What the task asks:
From the listing below, extract every line in which the word "moved" appears.
Start of Provided records
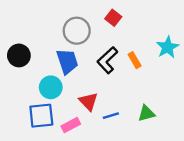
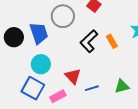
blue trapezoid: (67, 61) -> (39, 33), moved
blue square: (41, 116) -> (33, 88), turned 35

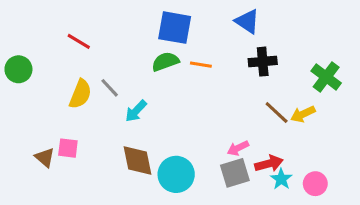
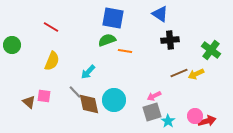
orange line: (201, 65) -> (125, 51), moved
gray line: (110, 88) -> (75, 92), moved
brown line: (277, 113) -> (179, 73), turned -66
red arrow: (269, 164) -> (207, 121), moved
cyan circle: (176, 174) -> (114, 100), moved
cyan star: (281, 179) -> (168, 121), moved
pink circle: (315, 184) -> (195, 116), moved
End of Provided records
Task answer:
blue trapezoid: (67, 61) -> (39, 33), moved
orange line: (201, 65) -> (125, 51), moved
gray line: (110, 88) -> (75, 92), moved
red arrow: (269, 164) -> (207, 121), moved
cyan circle: (176, 174) -> (114, 100), moved
cyan star: (281, 179) -> (168, 121), moved
pink circle: (315, 184) -> (195, 116), moved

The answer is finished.